Copy, word for word, the line containing "SERVO1 pin PWM: B1 -> A7" and each line that follows it in the entries below; pictures do not belong in the copy.

* **Dataset excerpts**:
--------

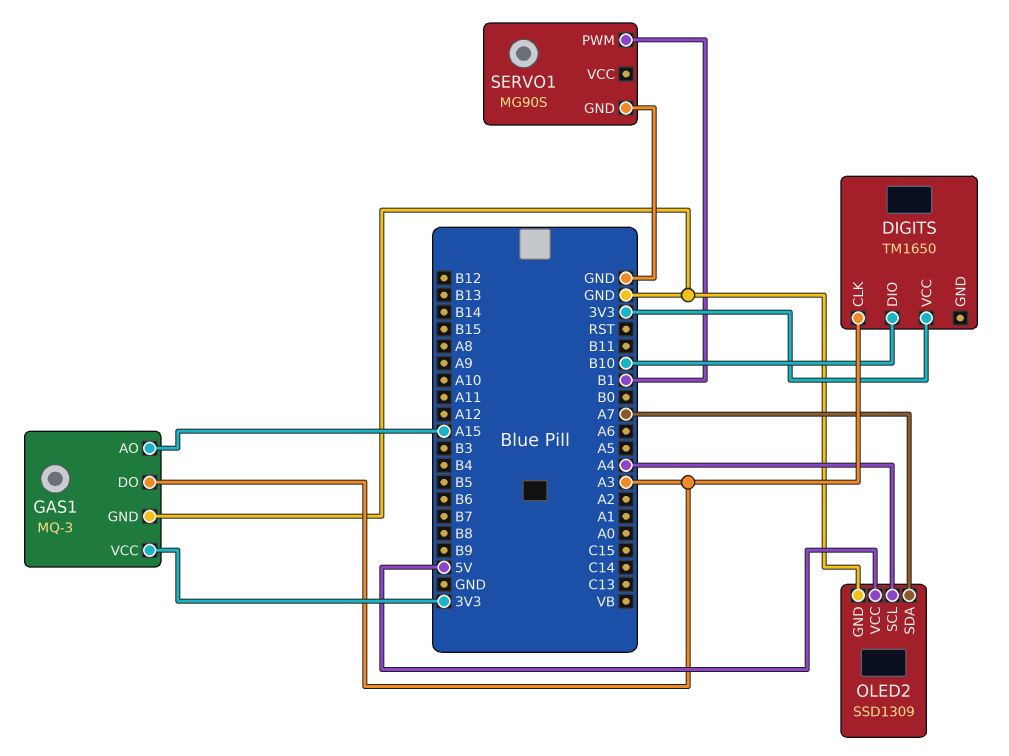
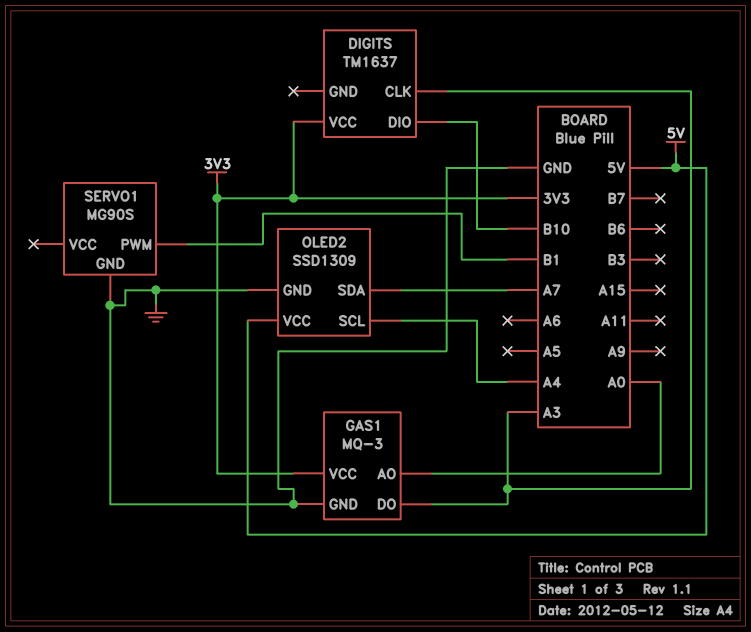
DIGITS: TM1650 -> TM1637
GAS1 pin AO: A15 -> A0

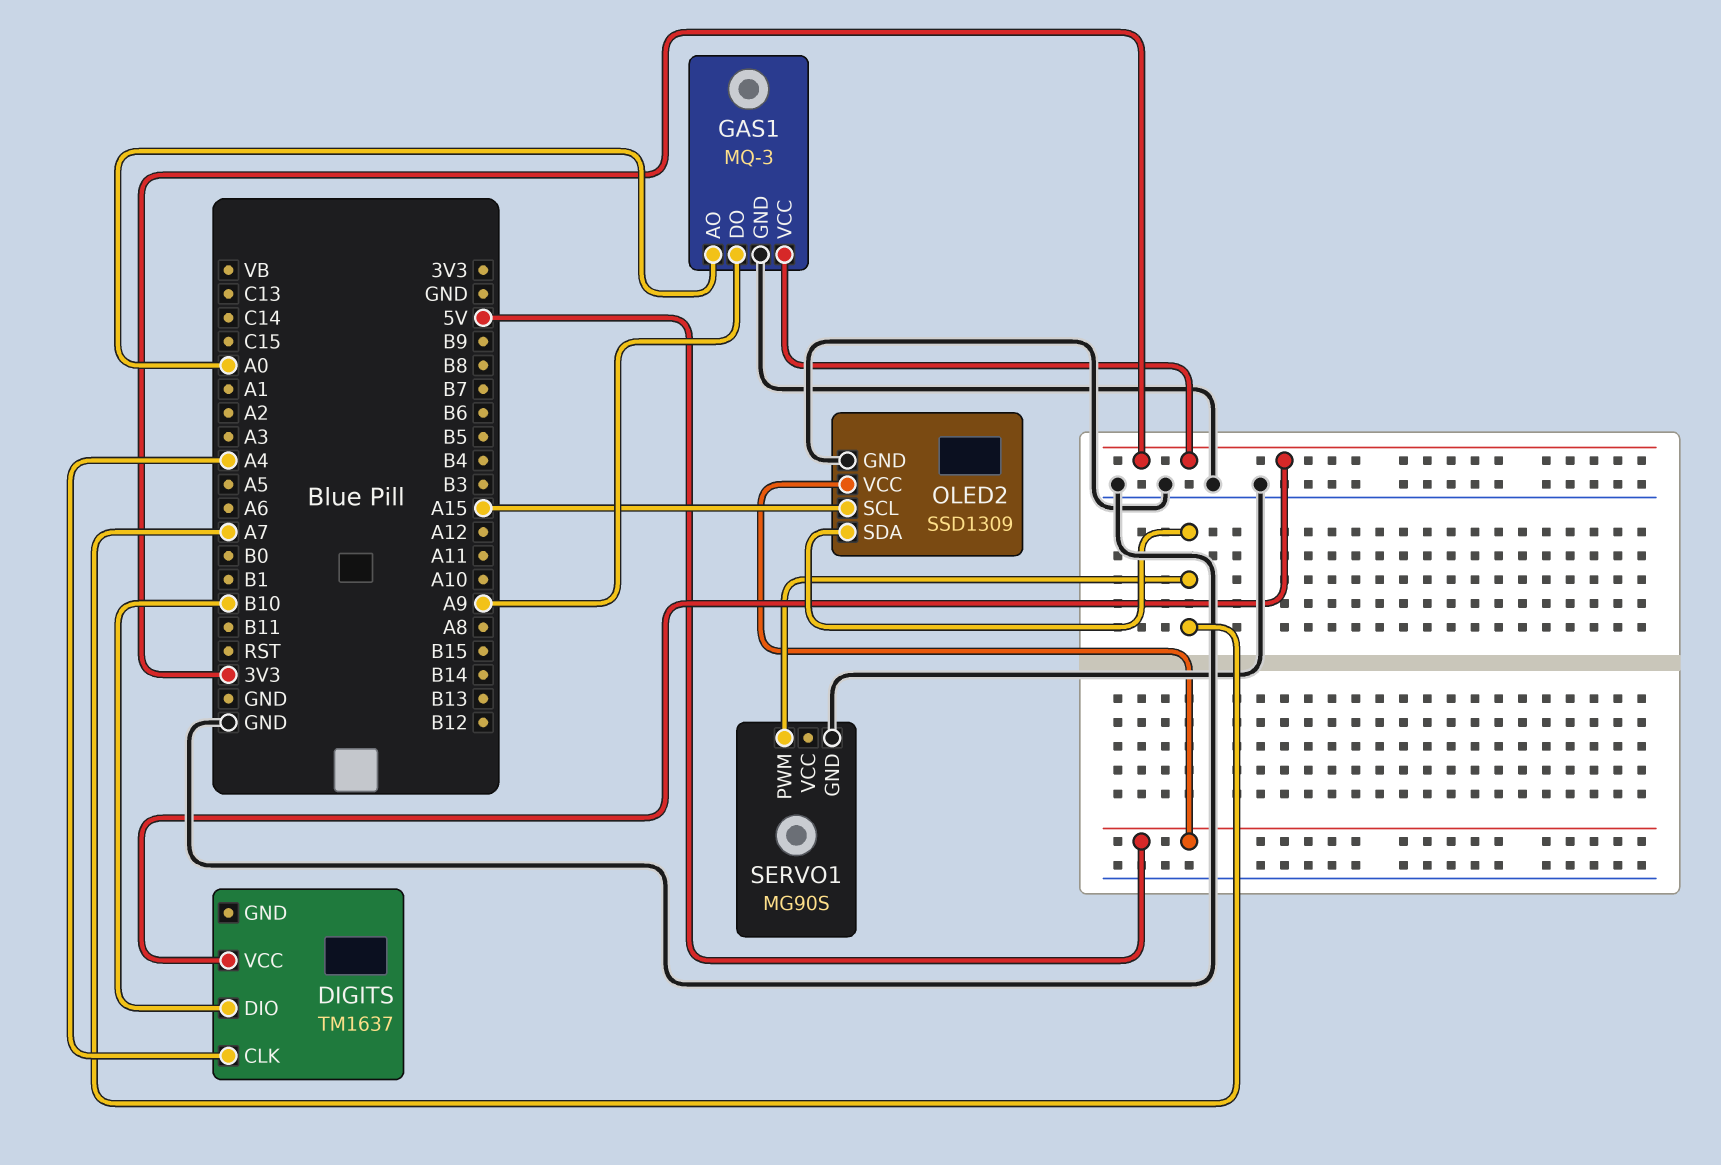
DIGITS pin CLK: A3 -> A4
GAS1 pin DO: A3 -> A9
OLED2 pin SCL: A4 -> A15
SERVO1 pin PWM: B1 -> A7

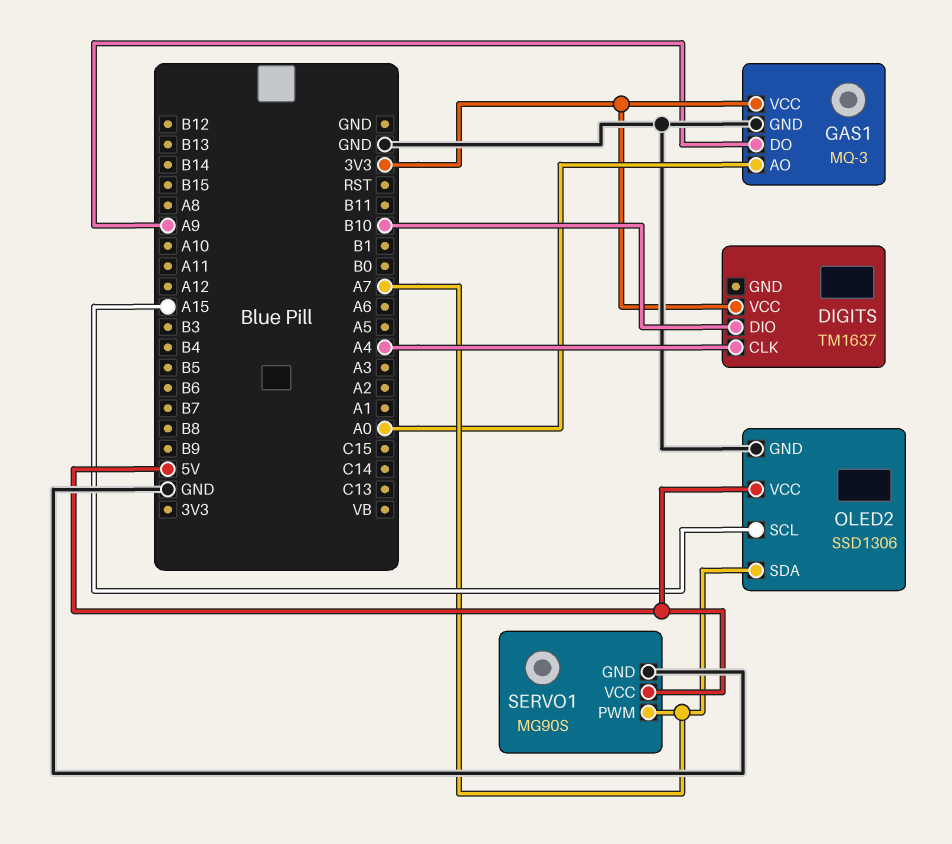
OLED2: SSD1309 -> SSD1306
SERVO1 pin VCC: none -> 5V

--------

* **Task answer**:
SERVO1 pin PWM: B1 -> A7

OLED2: SSD1309 -> SSD1306
SERVO1 pin VCC: none -> 5V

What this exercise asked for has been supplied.